## Task objective
Copy the lines below exactly, starting at the one with "(543, 321) = (529, 486): black" and ending at the one with "camera: 110 degrees left, 5 degrees up", and leave out any picture.
################
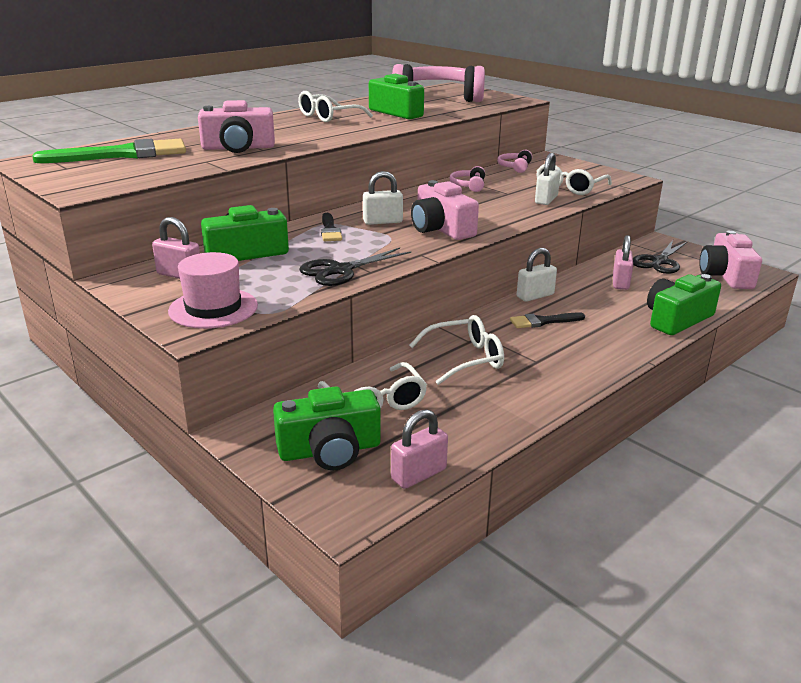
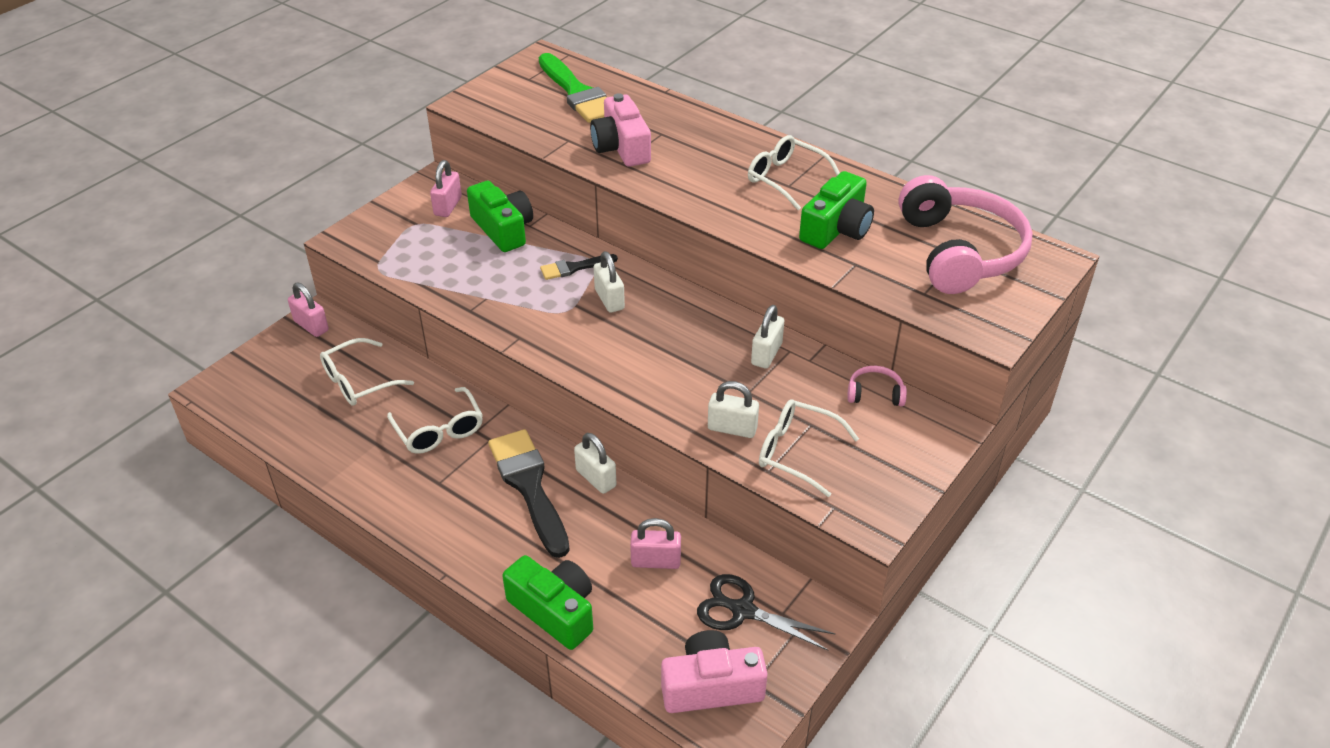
camera: 80 degrees right, 15 degrees up
(213, 308) = (384, 239): pink hat -> none
(330, 450) = (291, 367): green camera -> none
(340, 271) = (469, 291): black scissors -> none
(418, 474) = (257, 419): pink padlock -> pink padlock (311, 326)
(441, 229) = (597, 344): pink camera -> none
(468, 185) = (766, 354): pink headphones -> white padlock
(543, 321) = (529, 486): black brush -> black brush, size x1.92

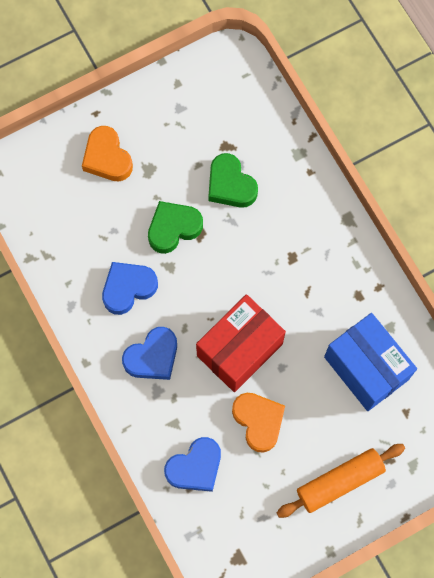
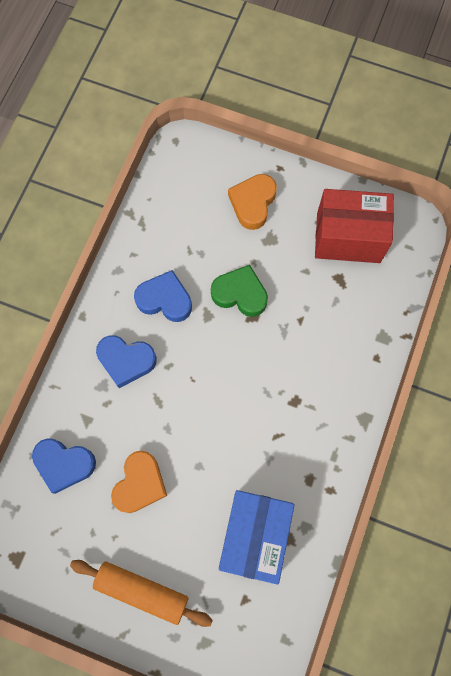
camera: 50 degrees right, 0 degrees up
(230, 185) = (311, 307): green heart -> none
(239, 350) = (186, 422): red box -> red box (348, 237)

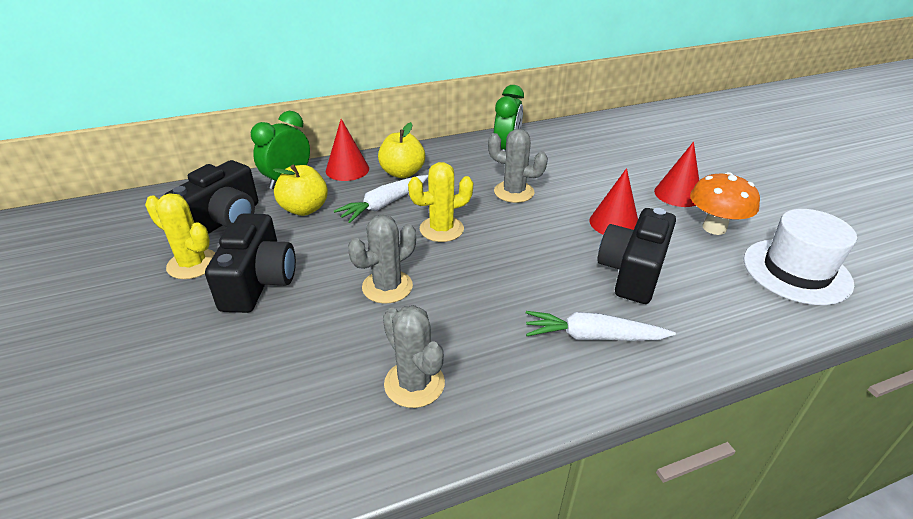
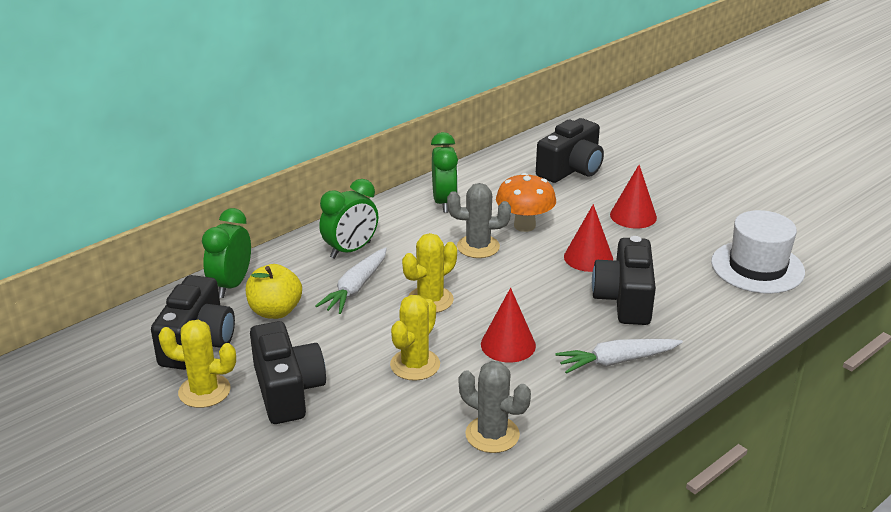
camera: 20 degrees left, 5 degrees down
(347, 169) = (288, 259): red cone -> red cone (508, 345)
(387, 287) = (415, 365): grey cactus -> yellow cactus
(402, 173) = (350, 250): yellow apple -> green clock
(635, 144) = (571, 169): none -> black camera
(714, 228) = (677, 242): orange mushroom -> orange mushroom (524, 225)

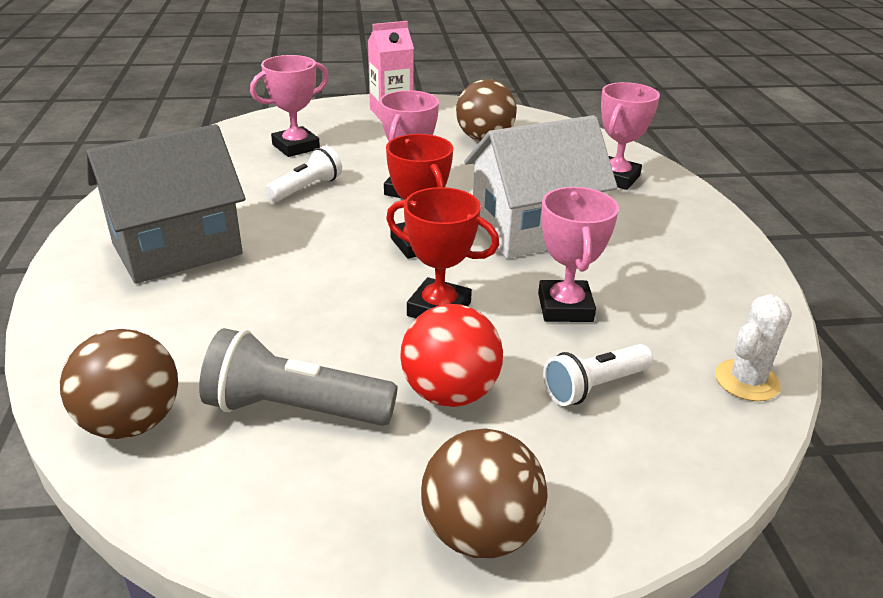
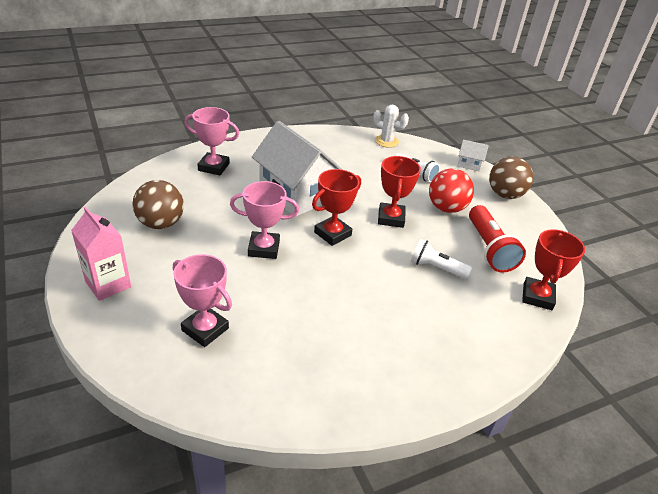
camera: 110 degrees left, 5 degrees up
(131, 423) = (537, 297): brown ball -> red trophy
(177, 249) = (399, 341): grey house -> none
(295, 409) = (489, 248): grey flashlight -> red flashlight
(306, 188) = (282, 301): white flashlight -> white flashlight (436, 268)
(565, 307) = (365, 182): pink trophy -> none
(644, 512) = (469, 164): none -> white house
################
## Problem solution
(543, 321) = (529, 486): black brush -> black brush, size x1.92

camera: 50 degrees right, 0 degrees up
(230, 185) = (311, 307): green heart -> none
(239, 350) = (186, 422): red box -> red box (348, 237)

camera: 20 degrees left, 5 degrees down
(347, 169) = (288, 259): red cone -> red cone (508, 345)
(387, 287) = (415, 365): grey cactus -> yellow cactus
(402, 173) = (350, 250): yellow apple -> green clock
(635, 144) = (571, 169): none -> black camera
(714, 228) = (677, 242): orange mushroom -> orange mushroom (524, 225)

camera: 110 degrees left, 5 degrees up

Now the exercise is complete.